- _EXERCISE GOAL_: Without the pictures, return each record as it appears.
*** RECORDS FOR THIS EXERCISE Section Begins ***
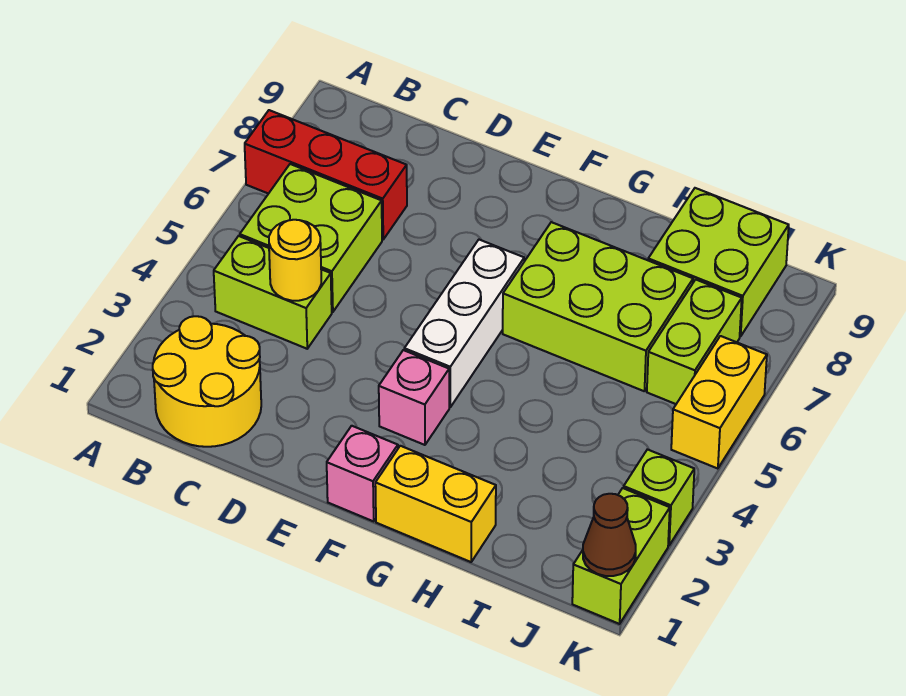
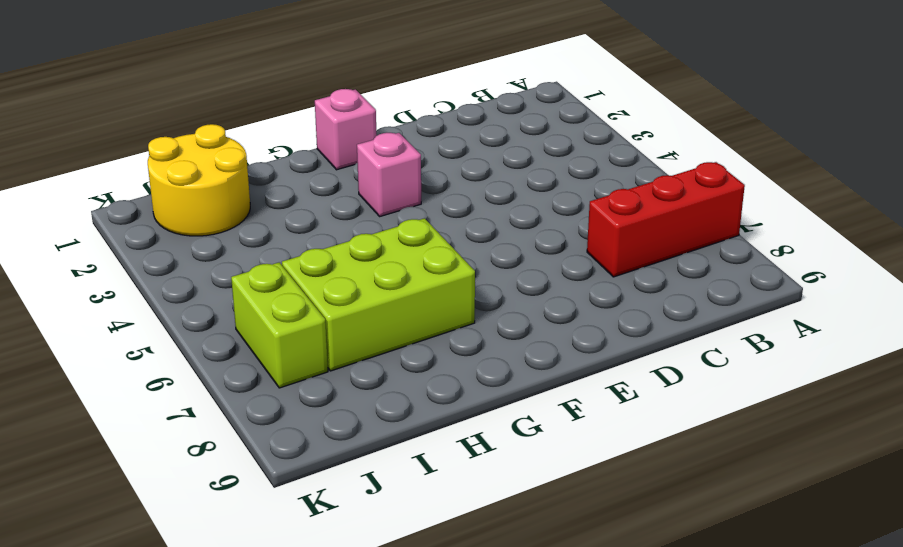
yellow round brick I1:J2 level 1 -> yellow round brick B1:C2 level 1
none -> lime brick B4:C4 level 1
none -> lime brick B5:C6 level 1
none -> white brick F4:F6 level 1

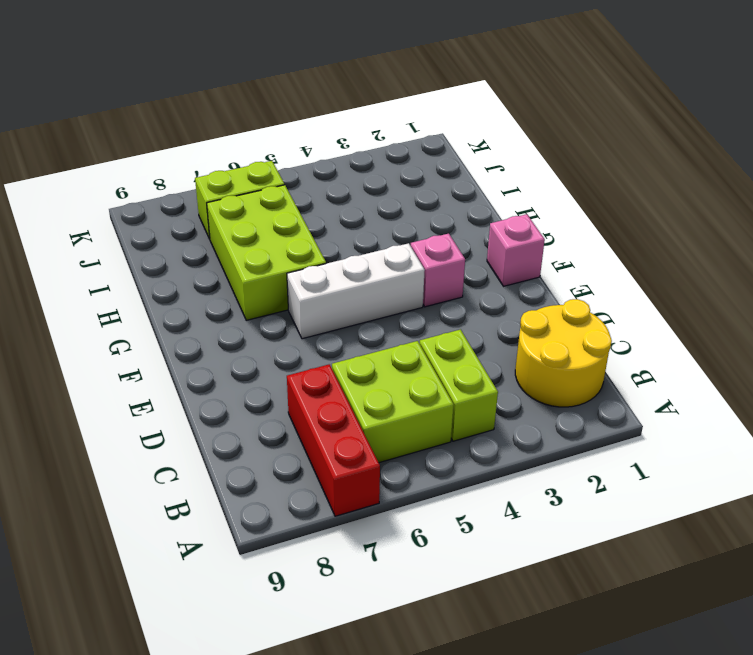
none -> yellow brick G1:H1 level 1
none -> lime brick I8:J9 level 1
none -> lime brick K1:K2 level 1

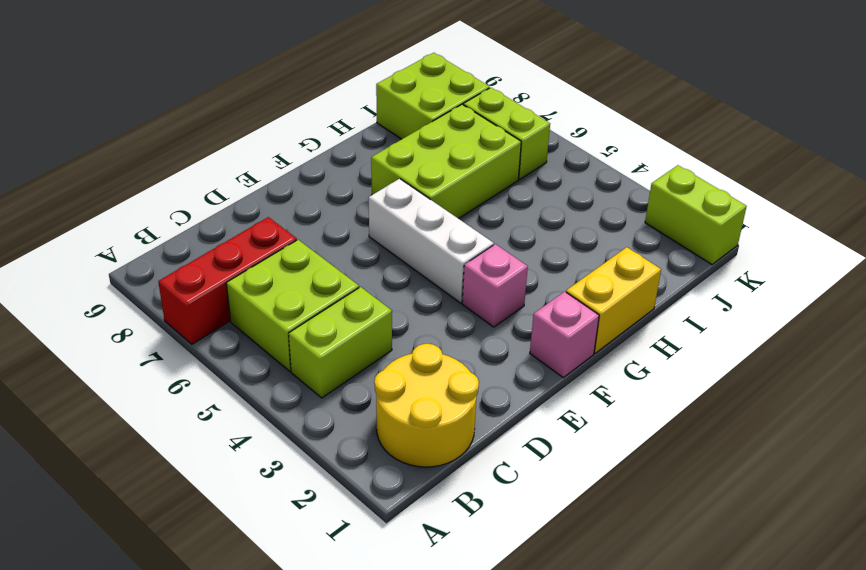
none -> lime brick K3 level 1
none -> yellow brick K5:K6 level 1
none -> yellow round brick C4 level 2

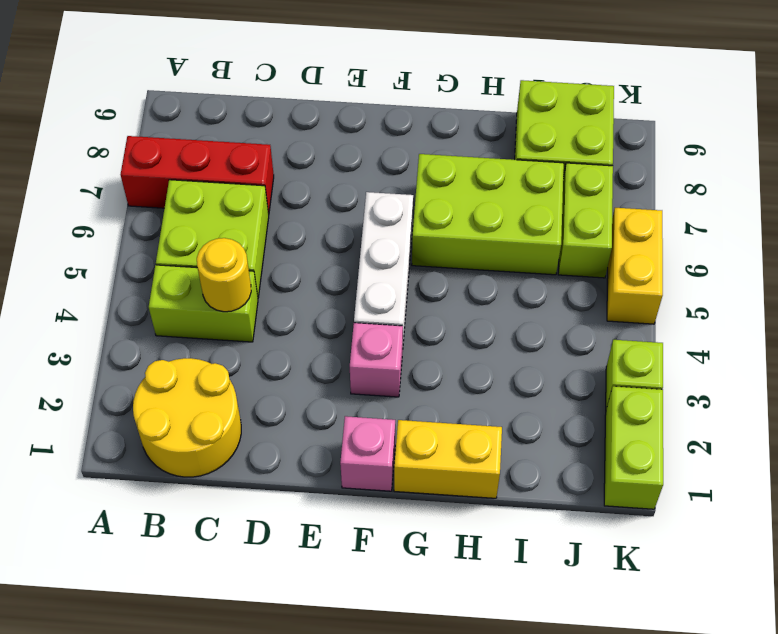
none -> brown cone K1 level 2

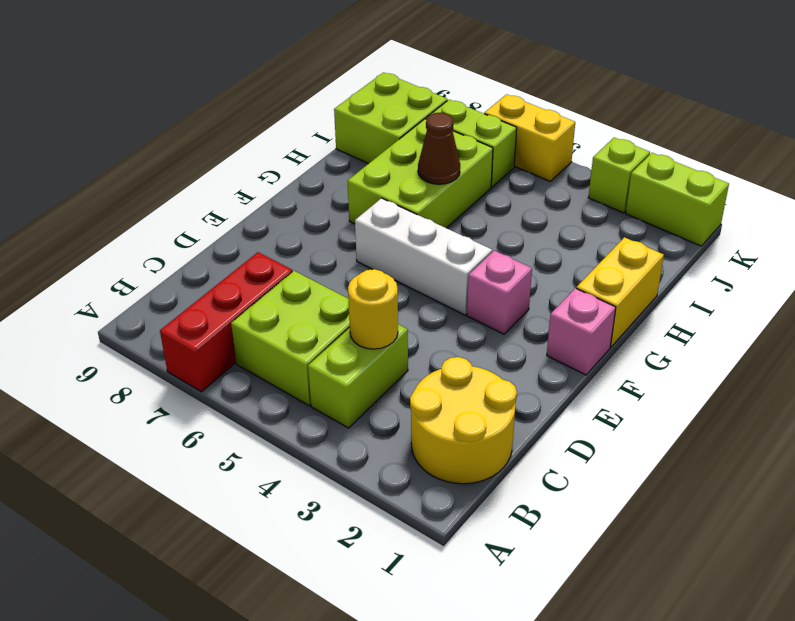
brown cone H6 level 2 -> brown cone K1 level 2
*** RECORDS FOR THIS EXERCISE Section Ends ***
- _WORKED SOLUTION_:
yellow round brick I1:J2 level 1 -> yellow round brick B1:C2 level 1
none -> lime brick B4:C4 level 1
none -> lime brick B5:C6 level 1
none -> white brick F4:F6 level 1

none -> yellow brick G1:H1 level 1
none -> lime brick I8:J9 level 1
none -> lime brick K1:K2 level 1

none -> lime brick K3 level 1
none -> yellow brick K5:K6 level 1
none -> yellow round brick C4 level 2

none -> brown cone K1 level 2

brown cone H6 level 2 -> brown cone K1 level 2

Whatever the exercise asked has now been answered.